Scene images with change listings:
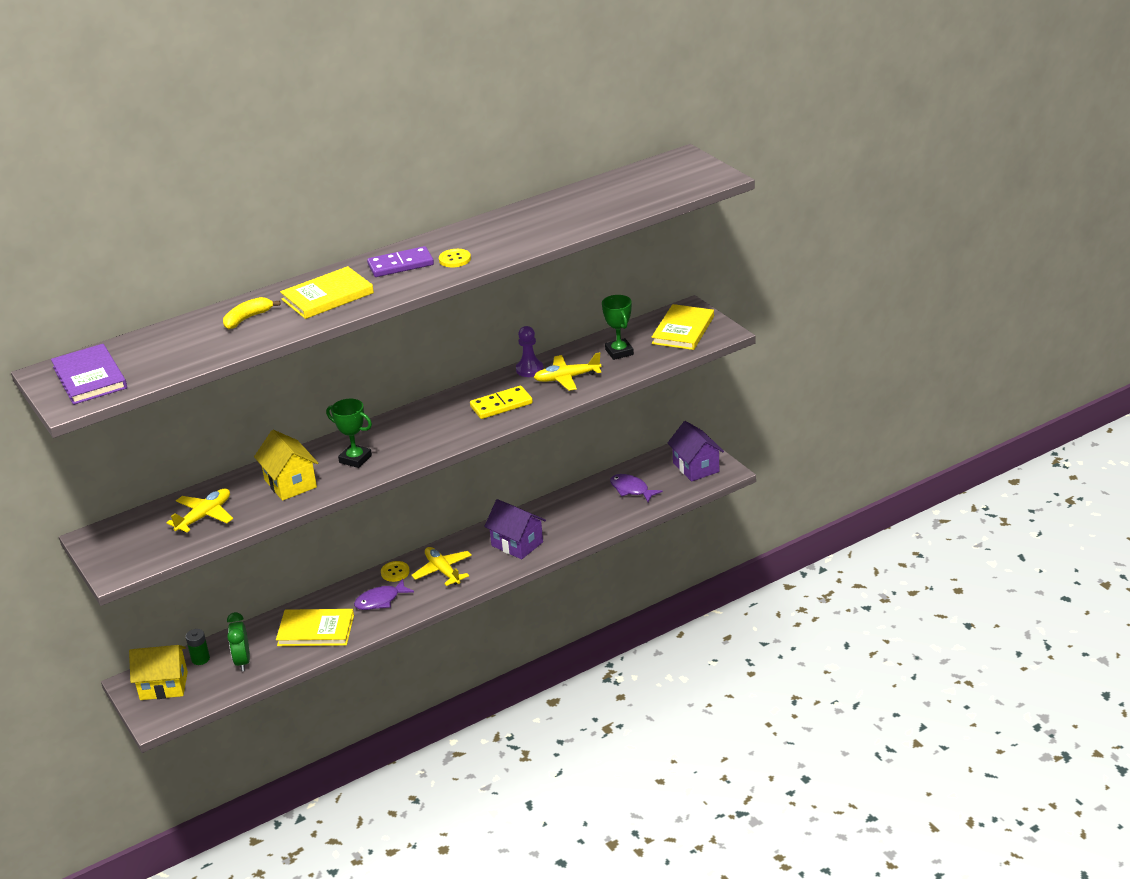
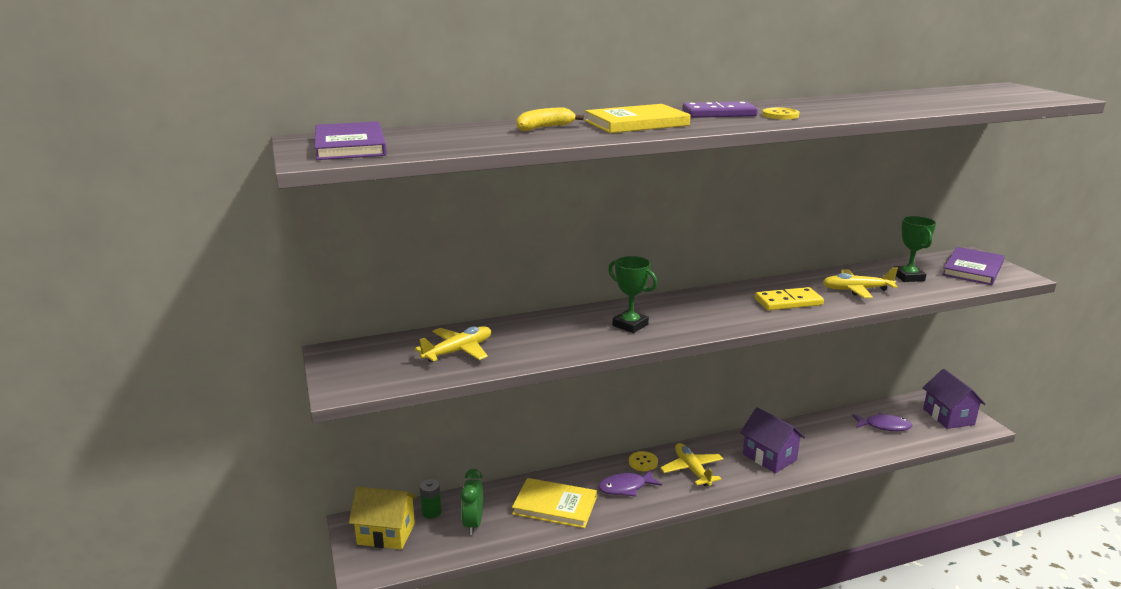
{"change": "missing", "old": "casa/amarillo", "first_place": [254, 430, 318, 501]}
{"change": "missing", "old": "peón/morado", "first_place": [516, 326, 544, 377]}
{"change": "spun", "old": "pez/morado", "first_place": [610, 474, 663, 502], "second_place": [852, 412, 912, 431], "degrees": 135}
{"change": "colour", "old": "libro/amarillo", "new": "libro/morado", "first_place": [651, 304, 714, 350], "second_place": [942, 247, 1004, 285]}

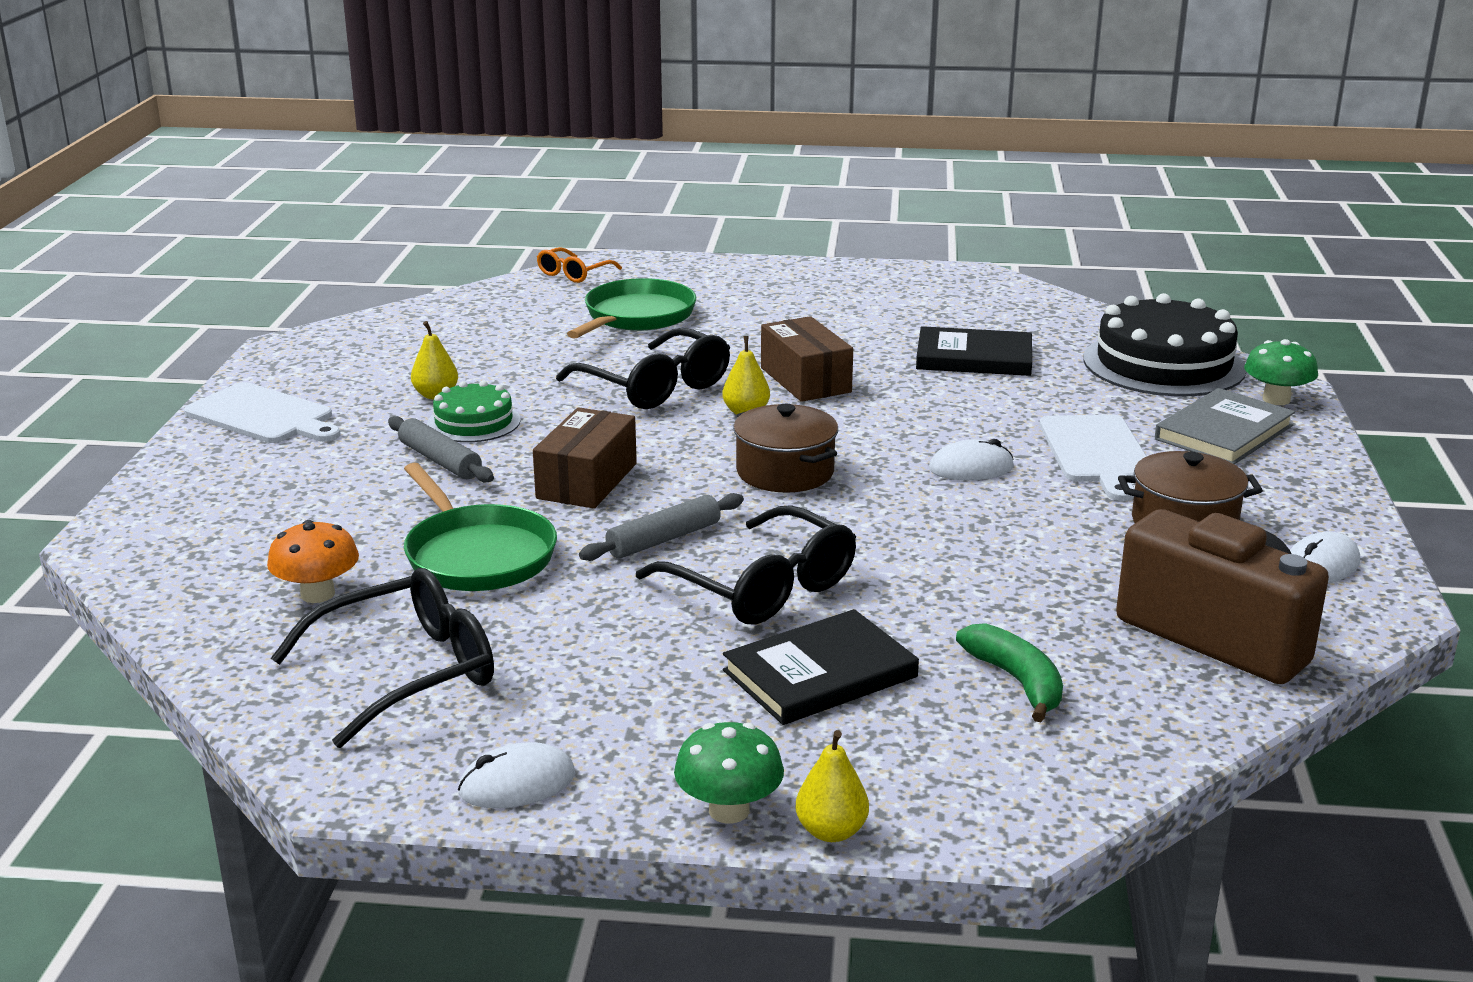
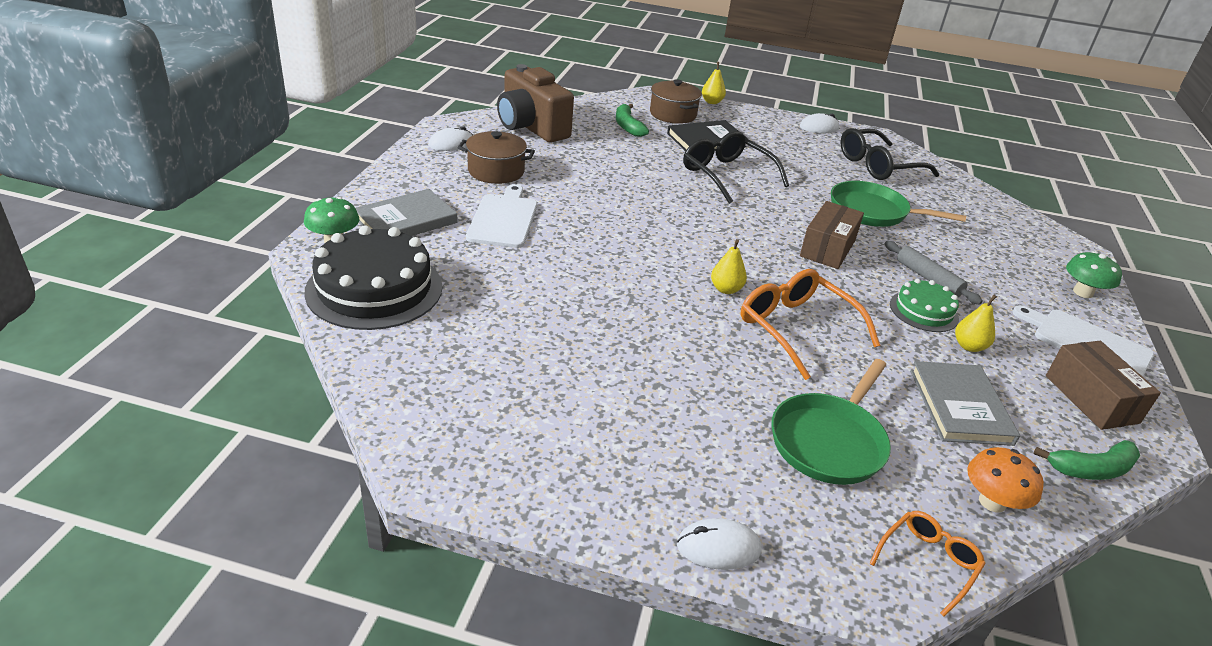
{"change": "relocated", "old": "seta/naranja", "first_place": [267, 520, 359, 603], "second_place": [967, 447, 1044, 513]}
{"change": "spun", "old": "sartén/verde", "first_place": [404, 463, 557, 591], "second_place": [831, 181, 966, 227], "degrees": -45}
{"change": "colour", "old": "gafas/negro", "new": "gafas/naranja", "first_place": [556, 328, 730, 409], "second_place": [741, 269, 880, 380]}
{"change": "missing", "old": "rodillo/gris", "first_place": [579, 493, 744, 561]}
{"change": "relocated", "old": "seta/verde", "first_place": [674, 722, 784, 824], "second_place": [1066, 251, 1122, 298]}
{"change": "relocated", "old": "olla/marrón", "first_place": [733, 404, 838, 493], "second_place": [650, 79, 702, 124]}
{"change": "relocated", "old": "caja/marrón", "first_place": [761, 316, 853, 402], "second_place": [1046, 341, 1161, 430]}
{"change": "missing", "old": "libro/negro", "first_place": [916, 326, 1032, 376]}
{"change": "relocated", "old": "ratón/blanco", "first_place": [929, 439, 1014, 480], "second_place": [677, 518, 762, 570]}
{"change": "appeared", "new": "libro/gris", "second_place": [910, 361, 1020, 446]}
{"change": "appeared", "new": "plátano/verde", "second_place": [1034, 440, 1140, 480]}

Work instruction -
Retype each entry above character for character; pictures stay out.

Expected answer -
{"change": "missing", "old": "casa/amarillo", "first_place": [254, 430, 318, 501]}
{"change": "missing", "old": "peón/morado", "first_place": [516, 326, 544, 377]}
{"change": "spun", "old": "pez/morado", "first_place": [610, 474, 663, 502], "second_place": [852, 412, 912, 431], "degrees": 135}
{"change": "colour", "old": "libro/amarillo", "new": "libro/morado", "first_place": [651, 304, 714, 350], "second_place": [942, 247, 1004, 285]}

{"change": "relocated", "old": "seta/naranja", "first_place": [267, 520, 359, 603], "second_place": [967, 447, 1044, 513]}
{"change": "spun", "old": "sartén/verde", "first_place": [404, 463, 557, 591], "second_place": [831, 181, 966, 227], "degrees": -45}
{"change": "colour", "old": "gafas/negro", "new": "gafas/naranja", "first_place": [556, 328, 730, 409], "second_place": [741, 269, 880, 380]}
{"change": "missing", "old": "rodillo/gris", "first_place": [579, 493, 744, 561]}
{"change": "relocated", "old": "seta/verde", "first_place": [674, 722, 784, 824], "second_place": [1066, 251, 1122, 298]}
{"change": "relocated", "old": "olla/marrón", "first_place": [733, 404, 838, 493], "second_place": [650, 79, 702, 124]}
{"change": "relocated", "old": "caja/marrón", "first_place": [761, 316, 853, 402], "second_place": [1046, 341, 1161, 430]}
{"change": "missing", "old": "libro/negro", "first_place": [916, 326, 1032, 376]}
{"change": "relocated", "old": "ratón/blanco", "first_place": [929, 439, 1014, 480], "second_place": [677, 518, 762, 570]}
{"change": "appeared", "new": "libro/gris", "second_place": [910, 361, 1020, 446]}
{"change": "appeared", "new": "plátano/verde", "second_place": [1034, 440, 1140, 480]}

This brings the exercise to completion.